Items from a data source:
_ _ _ _ _ _ _

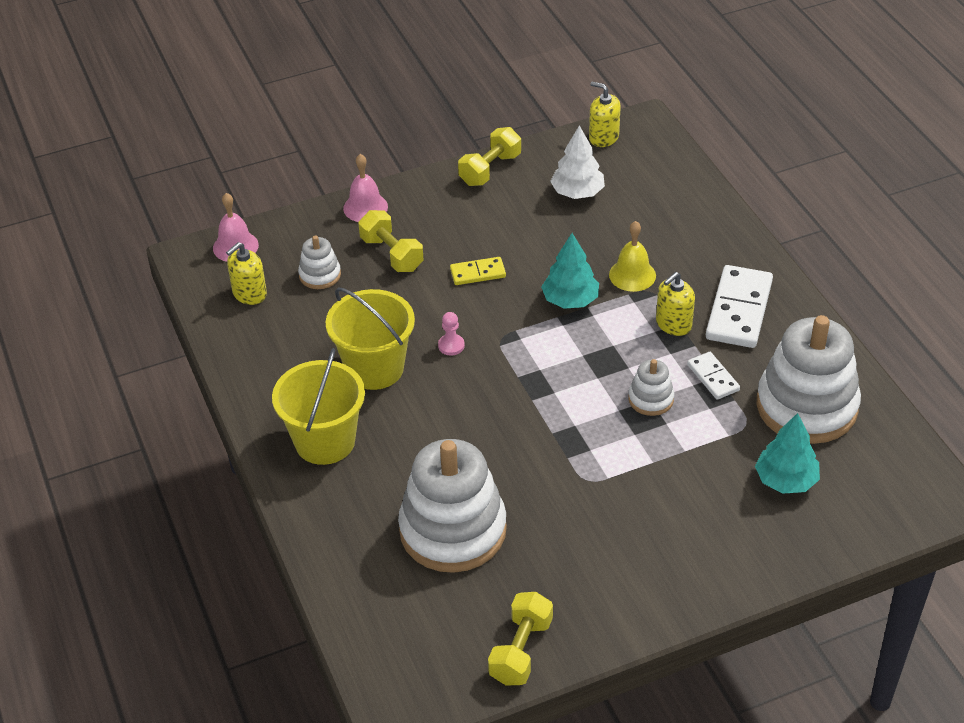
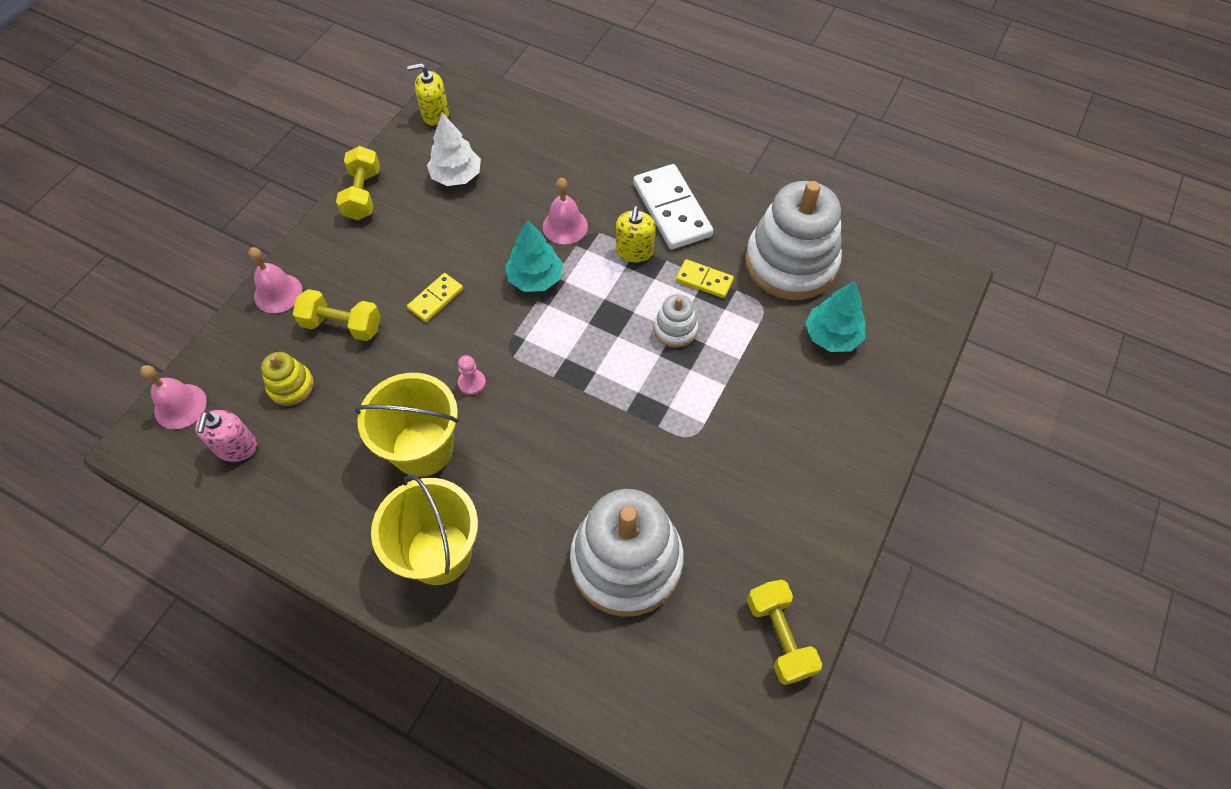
camera: 40 degrees left, 15 degrees up
(249, 294) = (236, 447): yellow soap dispenser -> pink soap dispenser
(320, 275) = (291, 386): white stacking toy -> yellow stacking toy
(632, 275) = (565, 226): yellow bell -> pink bell
(713, 377) = (704, 280): white domino -> yellow domino

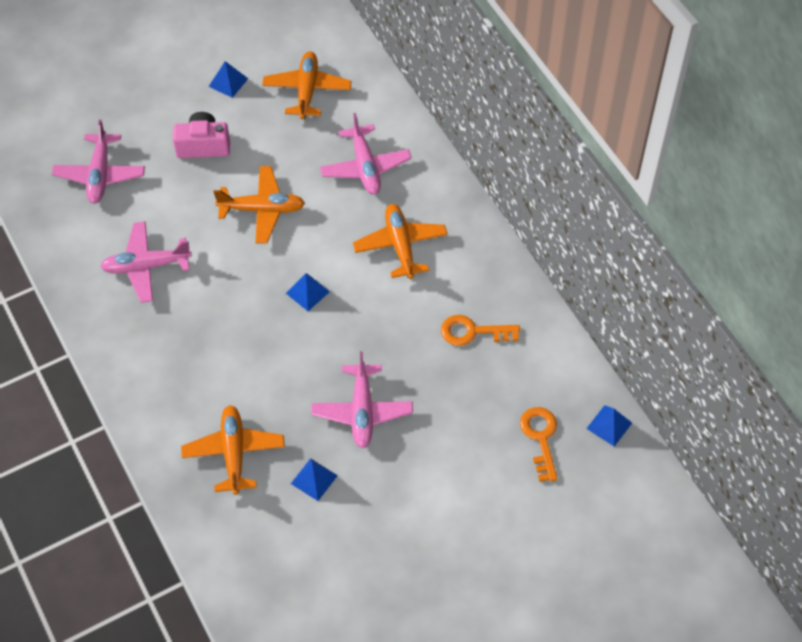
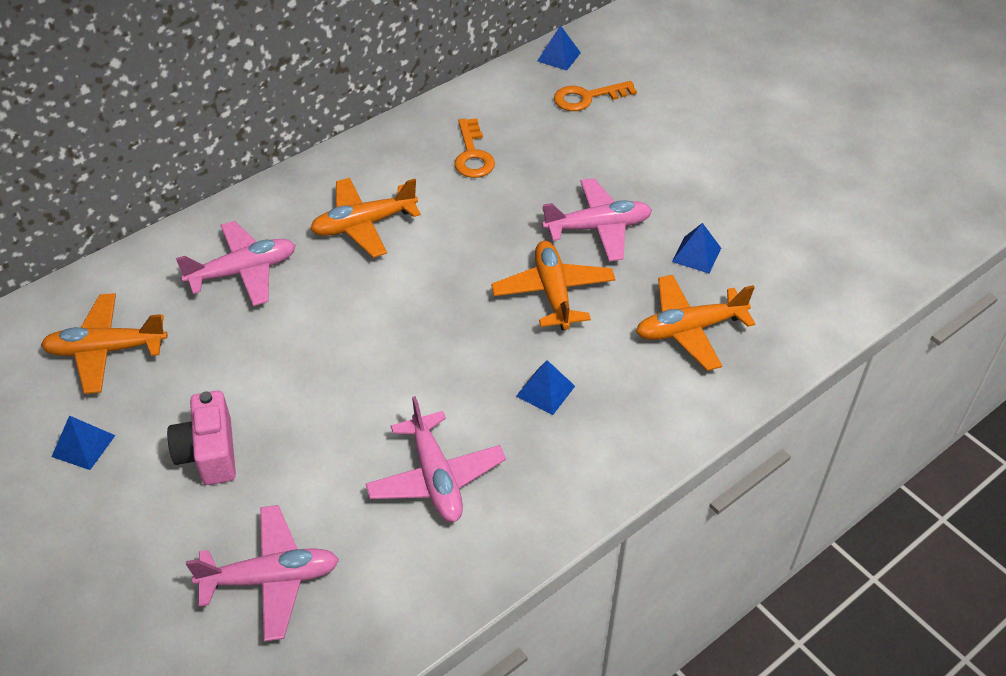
camera: 100 degrees left, 10 degrees down
(262, 209) = (322, 364): orange plane -> orange plane (553, 292)
(307, 292) = (447, 298): blue pyramid -> blue pyramid (545, 391)

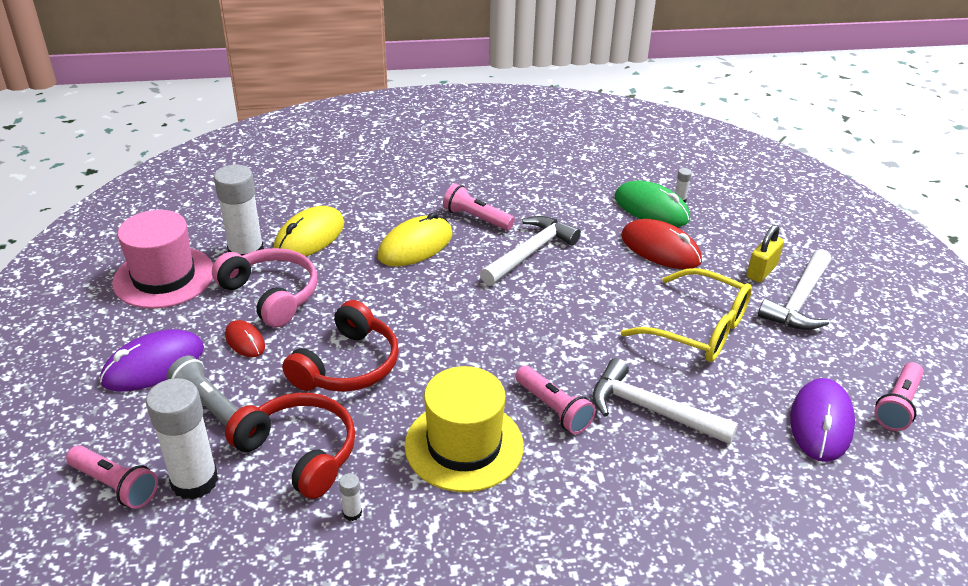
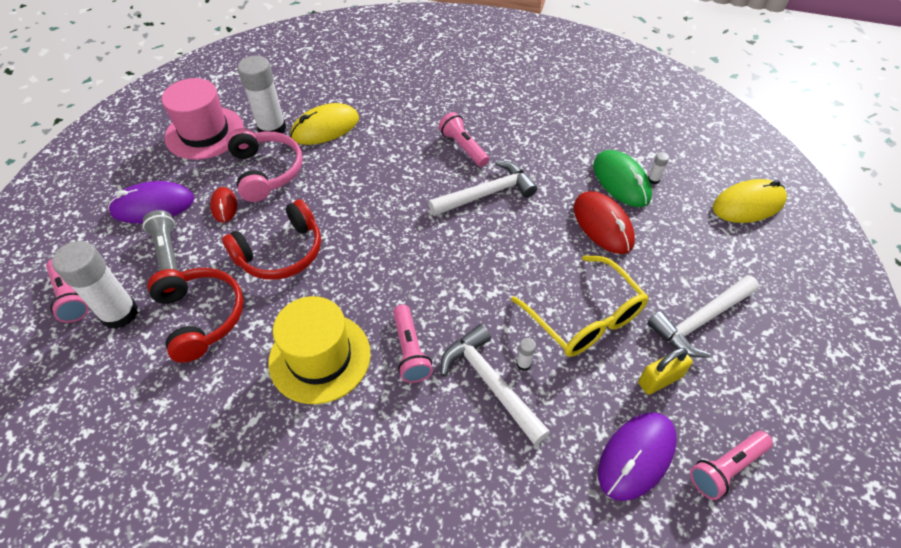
camera: 25 degrees right, 15 degrees up
(352, 513) = (203, 384): white glue stick -> white glue stick (523, 364)
(415, 245) = (399, 159): yellow mouse -> yellow mouse (748, 204)
(761, 271) = (684, 277): yellow padlock -> yellow padlock (659, 379)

_ _ _ _ _ _ _

WHAT IS NEEDED: All of the entries above are to be transcribed word for word, with no pictures included.

SOLVED EXERCISE:
camera: 40 degrees left, 15 degrees up
(249, 294) = (236, 447): yellow soap dispenser -> pink soap dispenser
(320, 275) = (291, 386): white stacking toy -> yellow stacking toy
(632, 275) = (565, 226): yellow bell -> pink bell
(713, 377) = (704, 280): white domino -> yellow domino

camera: 100 degrees left, 10 degrees down
(262, 209) = (322, 364): orange plane -> orange plane (553, 292)
(307, 292) = (447, 298): blue pyramid -> blue pyramid (545, 391)

camera: 25 degrees right, 15 degrees up
(352, 513) = (203, 384): white glue stick -> white glue stick (523, 364)
(415, 245) = (399, 159): yellow mouse -> yellow mouse (748, 204)
(761, 271) = (684, 277): yellow padlock -> yellow padlock (659, 379)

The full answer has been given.